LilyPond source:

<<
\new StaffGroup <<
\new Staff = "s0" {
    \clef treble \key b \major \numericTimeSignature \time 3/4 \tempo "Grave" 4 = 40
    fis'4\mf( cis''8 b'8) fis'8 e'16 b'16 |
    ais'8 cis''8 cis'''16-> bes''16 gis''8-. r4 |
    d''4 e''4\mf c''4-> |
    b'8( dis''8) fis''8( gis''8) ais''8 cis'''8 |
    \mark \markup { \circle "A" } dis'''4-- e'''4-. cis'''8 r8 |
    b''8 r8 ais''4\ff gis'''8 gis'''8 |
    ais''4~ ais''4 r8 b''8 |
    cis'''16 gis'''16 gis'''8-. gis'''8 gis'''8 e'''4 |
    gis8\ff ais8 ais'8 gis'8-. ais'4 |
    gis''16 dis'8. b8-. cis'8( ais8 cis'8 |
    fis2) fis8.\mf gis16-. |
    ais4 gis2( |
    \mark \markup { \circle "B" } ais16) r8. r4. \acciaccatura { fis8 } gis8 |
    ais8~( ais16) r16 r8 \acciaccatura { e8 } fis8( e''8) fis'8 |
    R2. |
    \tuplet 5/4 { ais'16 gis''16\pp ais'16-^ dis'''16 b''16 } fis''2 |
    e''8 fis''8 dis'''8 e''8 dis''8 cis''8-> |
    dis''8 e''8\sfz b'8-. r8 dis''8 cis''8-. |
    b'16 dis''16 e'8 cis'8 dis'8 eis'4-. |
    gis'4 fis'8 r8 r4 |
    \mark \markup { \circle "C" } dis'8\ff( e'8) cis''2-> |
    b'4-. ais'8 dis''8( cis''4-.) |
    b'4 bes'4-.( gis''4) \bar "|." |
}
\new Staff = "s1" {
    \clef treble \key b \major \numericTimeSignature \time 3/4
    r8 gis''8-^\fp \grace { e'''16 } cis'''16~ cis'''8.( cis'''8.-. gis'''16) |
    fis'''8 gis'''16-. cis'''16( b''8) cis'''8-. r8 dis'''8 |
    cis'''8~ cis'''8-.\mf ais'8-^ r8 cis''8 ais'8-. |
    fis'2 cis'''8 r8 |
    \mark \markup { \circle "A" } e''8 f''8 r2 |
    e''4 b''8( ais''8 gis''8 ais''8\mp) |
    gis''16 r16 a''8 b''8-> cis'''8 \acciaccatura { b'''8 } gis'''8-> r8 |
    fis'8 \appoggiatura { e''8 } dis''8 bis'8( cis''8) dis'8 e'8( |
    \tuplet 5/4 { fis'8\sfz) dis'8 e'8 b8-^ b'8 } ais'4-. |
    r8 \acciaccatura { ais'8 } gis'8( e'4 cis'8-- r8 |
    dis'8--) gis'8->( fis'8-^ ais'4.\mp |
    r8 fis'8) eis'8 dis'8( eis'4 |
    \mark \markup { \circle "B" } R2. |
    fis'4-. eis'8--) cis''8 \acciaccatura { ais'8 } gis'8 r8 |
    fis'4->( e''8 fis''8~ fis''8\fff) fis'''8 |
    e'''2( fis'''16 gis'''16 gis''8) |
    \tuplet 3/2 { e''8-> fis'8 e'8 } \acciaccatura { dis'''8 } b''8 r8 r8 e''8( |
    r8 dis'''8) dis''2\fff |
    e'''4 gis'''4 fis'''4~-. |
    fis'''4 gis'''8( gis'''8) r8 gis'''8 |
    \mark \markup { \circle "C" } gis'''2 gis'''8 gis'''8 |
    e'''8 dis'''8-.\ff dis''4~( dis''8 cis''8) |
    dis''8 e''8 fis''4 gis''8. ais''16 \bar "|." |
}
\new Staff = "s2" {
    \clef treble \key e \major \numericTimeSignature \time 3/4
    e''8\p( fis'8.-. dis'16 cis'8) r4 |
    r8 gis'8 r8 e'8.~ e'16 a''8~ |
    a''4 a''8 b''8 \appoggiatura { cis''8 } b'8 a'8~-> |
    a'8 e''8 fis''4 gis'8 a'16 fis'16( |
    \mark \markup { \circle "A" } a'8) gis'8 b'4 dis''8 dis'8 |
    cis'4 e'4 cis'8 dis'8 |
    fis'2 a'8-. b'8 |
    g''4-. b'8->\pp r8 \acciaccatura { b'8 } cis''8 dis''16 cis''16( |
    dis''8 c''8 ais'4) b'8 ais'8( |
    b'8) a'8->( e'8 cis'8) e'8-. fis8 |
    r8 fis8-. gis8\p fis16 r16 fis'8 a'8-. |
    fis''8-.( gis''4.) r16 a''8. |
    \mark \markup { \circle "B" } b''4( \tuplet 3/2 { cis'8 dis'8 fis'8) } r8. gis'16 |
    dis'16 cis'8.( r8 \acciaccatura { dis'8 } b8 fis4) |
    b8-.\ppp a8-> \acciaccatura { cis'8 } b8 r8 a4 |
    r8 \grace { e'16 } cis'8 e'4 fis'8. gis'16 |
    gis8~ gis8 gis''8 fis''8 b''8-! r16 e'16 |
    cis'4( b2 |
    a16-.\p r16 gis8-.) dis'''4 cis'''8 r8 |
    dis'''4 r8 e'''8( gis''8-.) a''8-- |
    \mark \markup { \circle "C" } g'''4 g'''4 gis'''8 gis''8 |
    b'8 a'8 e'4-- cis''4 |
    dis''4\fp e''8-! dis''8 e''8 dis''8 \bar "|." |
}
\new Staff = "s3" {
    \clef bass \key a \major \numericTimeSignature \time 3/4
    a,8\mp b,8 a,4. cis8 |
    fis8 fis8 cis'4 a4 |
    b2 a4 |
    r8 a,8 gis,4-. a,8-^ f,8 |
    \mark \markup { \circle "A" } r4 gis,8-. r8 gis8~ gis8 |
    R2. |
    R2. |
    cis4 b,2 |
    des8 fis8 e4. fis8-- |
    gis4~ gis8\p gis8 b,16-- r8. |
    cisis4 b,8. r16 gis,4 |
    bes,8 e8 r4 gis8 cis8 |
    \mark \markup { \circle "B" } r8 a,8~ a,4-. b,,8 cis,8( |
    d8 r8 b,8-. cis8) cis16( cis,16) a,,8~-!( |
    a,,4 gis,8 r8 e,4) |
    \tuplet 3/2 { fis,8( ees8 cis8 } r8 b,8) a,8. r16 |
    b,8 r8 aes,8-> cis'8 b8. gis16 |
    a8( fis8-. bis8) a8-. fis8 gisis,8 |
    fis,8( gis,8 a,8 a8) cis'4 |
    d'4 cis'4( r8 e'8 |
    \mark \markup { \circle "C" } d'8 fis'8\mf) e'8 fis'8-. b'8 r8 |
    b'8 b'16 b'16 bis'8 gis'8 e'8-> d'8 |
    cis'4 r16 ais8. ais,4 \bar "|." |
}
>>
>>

--------------------------------------------------

WHAT TO DO -> Return every line of the records that contains the string "appoggiatura", matching case exactly.

FINAL RESULT ->
    fis'8 \appoggiatura { e''8 } dis''8 bis'8( cis''8) dis'8 e'8( |
    a''4 a''8 b''8 \appoggiatura { cis''8 } b'8 a'8~-> |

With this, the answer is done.